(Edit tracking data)
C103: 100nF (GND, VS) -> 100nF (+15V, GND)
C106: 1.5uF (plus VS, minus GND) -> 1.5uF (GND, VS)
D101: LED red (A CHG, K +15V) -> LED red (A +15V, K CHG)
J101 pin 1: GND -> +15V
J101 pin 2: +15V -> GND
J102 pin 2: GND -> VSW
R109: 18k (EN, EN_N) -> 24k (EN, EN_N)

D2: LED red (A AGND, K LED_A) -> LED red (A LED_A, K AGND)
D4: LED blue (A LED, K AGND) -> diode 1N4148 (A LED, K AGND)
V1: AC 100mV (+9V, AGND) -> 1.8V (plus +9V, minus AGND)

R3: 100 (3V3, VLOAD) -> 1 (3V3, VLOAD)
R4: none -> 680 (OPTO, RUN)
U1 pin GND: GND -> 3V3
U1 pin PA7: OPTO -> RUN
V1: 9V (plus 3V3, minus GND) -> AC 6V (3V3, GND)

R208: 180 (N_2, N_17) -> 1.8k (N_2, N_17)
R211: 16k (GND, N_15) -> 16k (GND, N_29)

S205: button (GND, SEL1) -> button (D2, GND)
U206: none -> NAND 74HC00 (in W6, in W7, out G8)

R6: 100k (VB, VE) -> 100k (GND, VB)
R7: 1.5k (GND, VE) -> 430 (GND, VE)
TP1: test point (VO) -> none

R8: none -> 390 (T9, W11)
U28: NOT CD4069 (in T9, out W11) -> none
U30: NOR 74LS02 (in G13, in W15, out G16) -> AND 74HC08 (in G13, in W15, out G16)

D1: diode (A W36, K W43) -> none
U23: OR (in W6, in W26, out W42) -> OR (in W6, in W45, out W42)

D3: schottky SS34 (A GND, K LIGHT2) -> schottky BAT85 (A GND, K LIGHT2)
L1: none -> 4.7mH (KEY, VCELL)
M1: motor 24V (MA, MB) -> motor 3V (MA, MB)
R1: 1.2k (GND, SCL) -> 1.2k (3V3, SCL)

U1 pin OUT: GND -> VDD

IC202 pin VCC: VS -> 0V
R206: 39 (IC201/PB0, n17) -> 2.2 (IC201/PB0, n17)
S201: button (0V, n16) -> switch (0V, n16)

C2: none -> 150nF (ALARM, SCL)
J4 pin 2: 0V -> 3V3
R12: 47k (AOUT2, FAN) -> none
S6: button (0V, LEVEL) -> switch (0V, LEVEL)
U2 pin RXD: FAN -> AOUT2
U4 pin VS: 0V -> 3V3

YOUR TASK
Where the line with "R7: 1.5k (GND, VE) -> 430 (GND, VE)" ends, your copy should end too; please return exactly the lines from the first line of the data through it.

COMPLETED TASK
C103: 100nF (GND, VS) -> 100nF (+15V, GND)
C106: 1.5uF (plus VS, minus GND) -> 1.5uF (GND, VS)
D101: LED red (A CHG, K +15V) -> LED red (A +15V, K CHG)
J101 pin 1: GND -> +15V
J101 pin 2: +15V -> GND
J102 pin 2: GND -> VSW
R109: 18k (EN, EN_N) -> 24k (EN, EN_N)

D2: LED red (A AGND, K LED_A) -> LED red (A LED_A, K AGND)
D4: LED blue (A LED, K AGND) -> diode 1N4148 (A LED, K AGND)
V1: AC 100mV (+9V, AGND) -> 1.8V (plus +9V, minus AGND)

R3: 100 (3V3, VLOAD) -> 1 (3V3, VLOAD)
R4: none -> 680 (OPTO, RUN)
U1 pin GND: GND -> 3V3
U1 pin PA7: OPTO -> RUN
V1: 9V (plus 3V3, minus GND) -> AC 6V (3V3, GND)

R208: 180 (N_2, N_17) -> 1.8k (N_2, N_17)
R211: 16k (GND, N_15) -> 16k (GND, N_29)

S205: button (GND, SEL1) -> button (D2, GND)
U206: none -> NAND 74HC00 (in W6, in W7, out G8)

R6: 100k (VB, VE) -> 100k (GND, VB)
R7: 1.5k (GND, VE) -> 430 (GND, VE)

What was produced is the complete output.